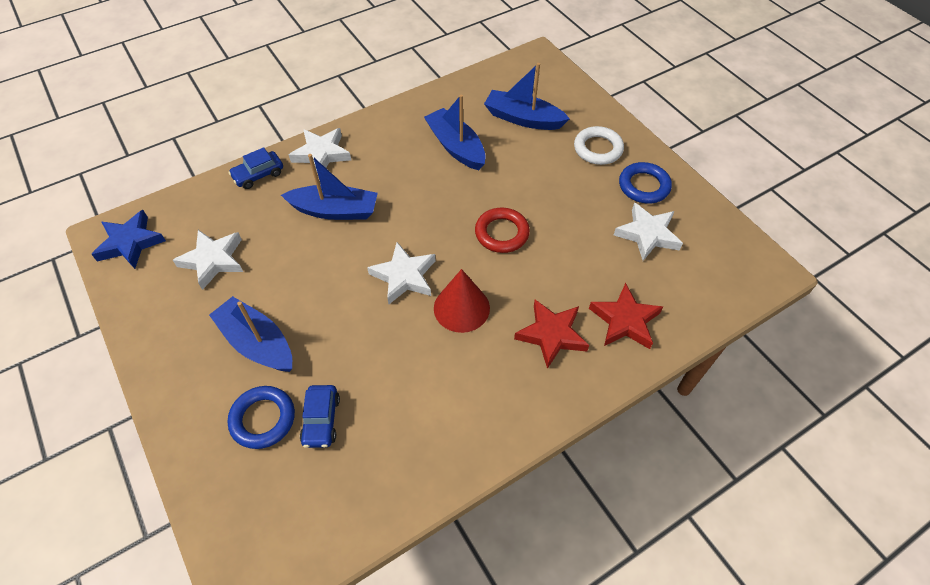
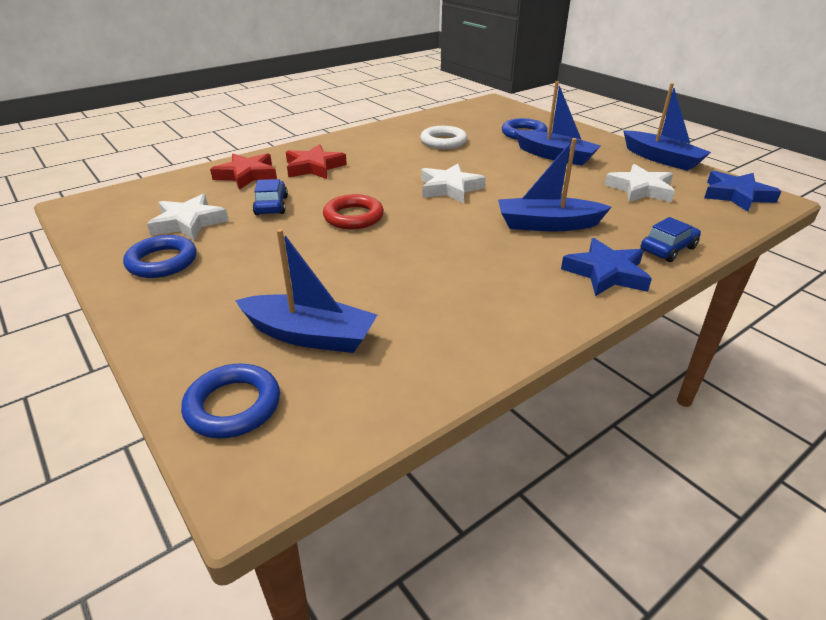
camera: 175 degrees right, 20 degrees down
(321, 154) = (606, 273): white star -> blue star
(321, 420) = (483, 135): blue car -> blue car (271, 205)
(456, 147) = (418, 291): blue boat -> blue boat (661, 159)
(461, 308) = (392, 175): red cone -> none
(554, 84) = (233, 406): none -> blue ring
(598, 149) = (202, 299): white ring -> white ring (443, 142)

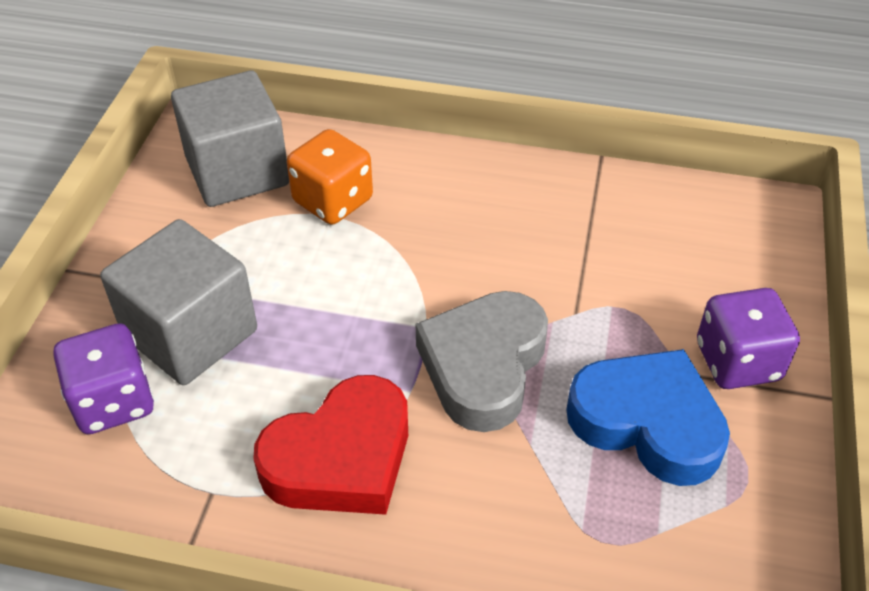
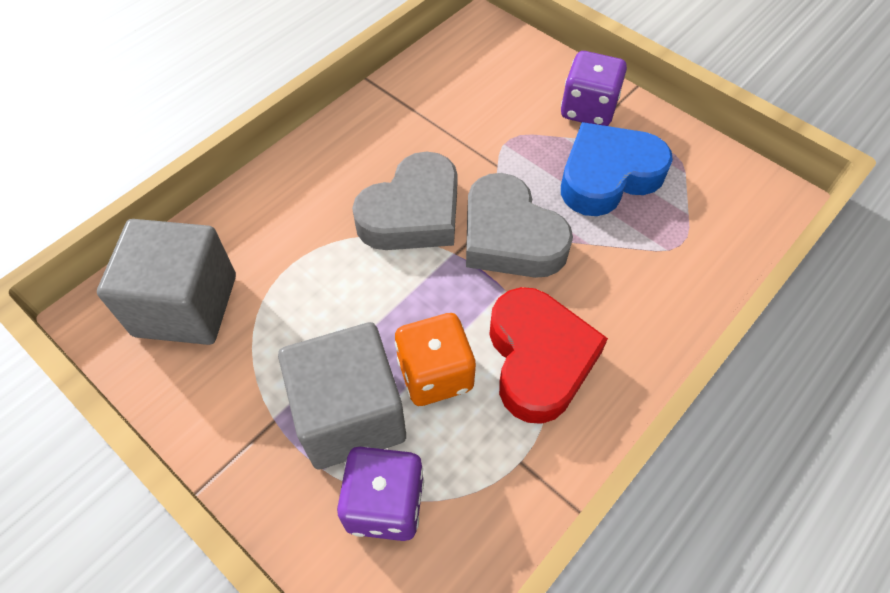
camera: 60 degrees left, 10 degrees up
(333, 201) = (279, 253): orange dice -> orange dice (435, 374)
(452, 273) = (413, 213): none -> grey heart

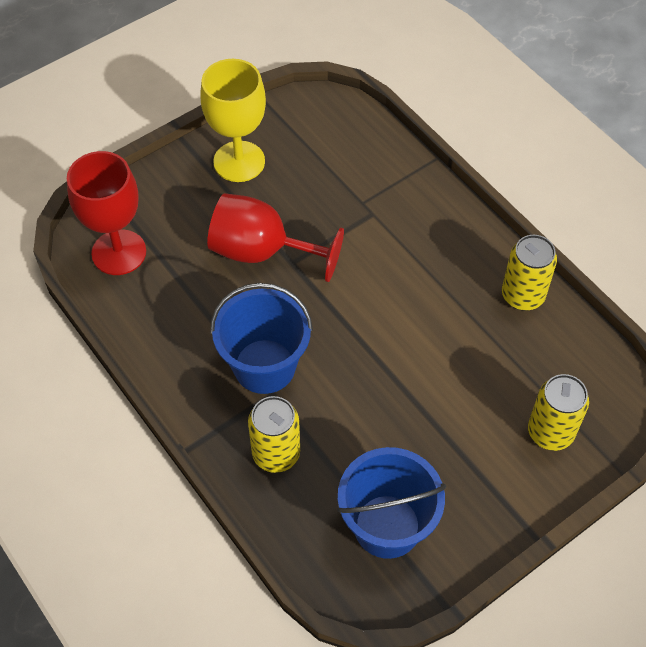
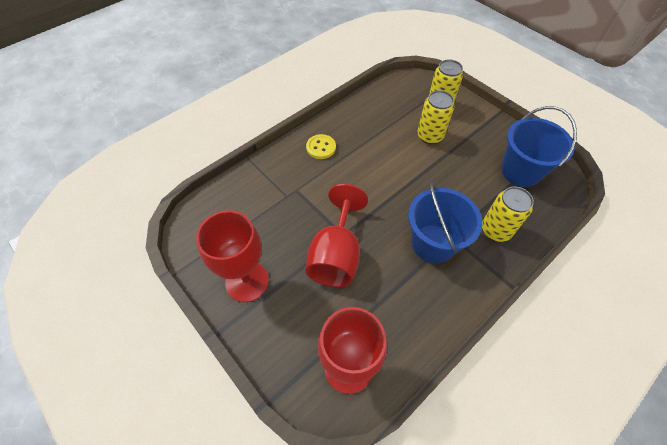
camera: 95 degrees left, 0 degrees up
(239, 161) = (247, 281): yellow goblet -> red goblet
(451, 246) = (321, 147): none -> yellow button
(522, 295) = (353, 115): yellow can -> yellow can (430, 136)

[EXERCISE REQUIREMENTS] All lines carrying the word "camera" must be copied from the data above.

[PROBLEM SOLUTION]
camera: 175 degrees right, 20 degrees down
camera: 60 degrees left, 10 degrees up
camera: 95 degrees left, 0 degrees up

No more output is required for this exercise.